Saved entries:

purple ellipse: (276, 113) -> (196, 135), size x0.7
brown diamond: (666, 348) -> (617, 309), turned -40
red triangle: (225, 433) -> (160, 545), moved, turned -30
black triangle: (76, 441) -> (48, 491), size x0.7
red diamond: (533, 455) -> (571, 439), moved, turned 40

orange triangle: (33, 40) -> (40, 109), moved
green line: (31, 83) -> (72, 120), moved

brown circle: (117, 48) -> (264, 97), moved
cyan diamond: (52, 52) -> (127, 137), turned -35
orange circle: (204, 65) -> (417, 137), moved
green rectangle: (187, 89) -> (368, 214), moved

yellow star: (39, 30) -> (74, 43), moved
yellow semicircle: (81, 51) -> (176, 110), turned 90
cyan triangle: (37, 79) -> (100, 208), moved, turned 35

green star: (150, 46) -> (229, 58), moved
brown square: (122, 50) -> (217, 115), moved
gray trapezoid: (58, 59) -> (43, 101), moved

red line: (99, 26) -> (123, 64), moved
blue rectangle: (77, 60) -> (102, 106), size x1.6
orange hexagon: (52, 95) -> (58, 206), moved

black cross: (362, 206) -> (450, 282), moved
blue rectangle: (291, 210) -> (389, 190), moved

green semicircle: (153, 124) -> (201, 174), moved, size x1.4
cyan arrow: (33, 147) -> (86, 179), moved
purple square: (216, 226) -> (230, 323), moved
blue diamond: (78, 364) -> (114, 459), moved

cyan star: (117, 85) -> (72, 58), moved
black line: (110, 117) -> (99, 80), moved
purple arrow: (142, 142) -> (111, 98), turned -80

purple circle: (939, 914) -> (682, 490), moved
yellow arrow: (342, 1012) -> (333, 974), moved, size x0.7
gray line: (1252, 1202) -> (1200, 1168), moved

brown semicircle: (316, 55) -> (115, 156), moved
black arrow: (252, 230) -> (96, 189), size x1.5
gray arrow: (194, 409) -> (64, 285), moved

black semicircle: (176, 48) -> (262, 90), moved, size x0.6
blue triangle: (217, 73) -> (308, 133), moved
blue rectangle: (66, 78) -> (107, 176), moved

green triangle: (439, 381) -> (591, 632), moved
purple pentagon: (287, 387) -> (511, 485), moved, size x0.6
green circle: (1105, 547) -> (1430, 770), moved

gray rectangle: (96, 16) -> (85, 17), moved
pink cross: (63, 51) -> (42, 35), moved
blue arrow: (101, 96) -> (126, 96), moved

_What you will do_: Reproduce, with both ends included, the lines from the one holding "green circle: (1105, 547)" to the end of the records above.

_Written answer_:
green circle: (1105, 547) -> (1430, 770), moved

gray rectangle: (96, 16) -> (85, 17), moved
pink cross: (63, 51) -> (42, 35), moved
blue arrow: (101, 96) -> (126, 96), moved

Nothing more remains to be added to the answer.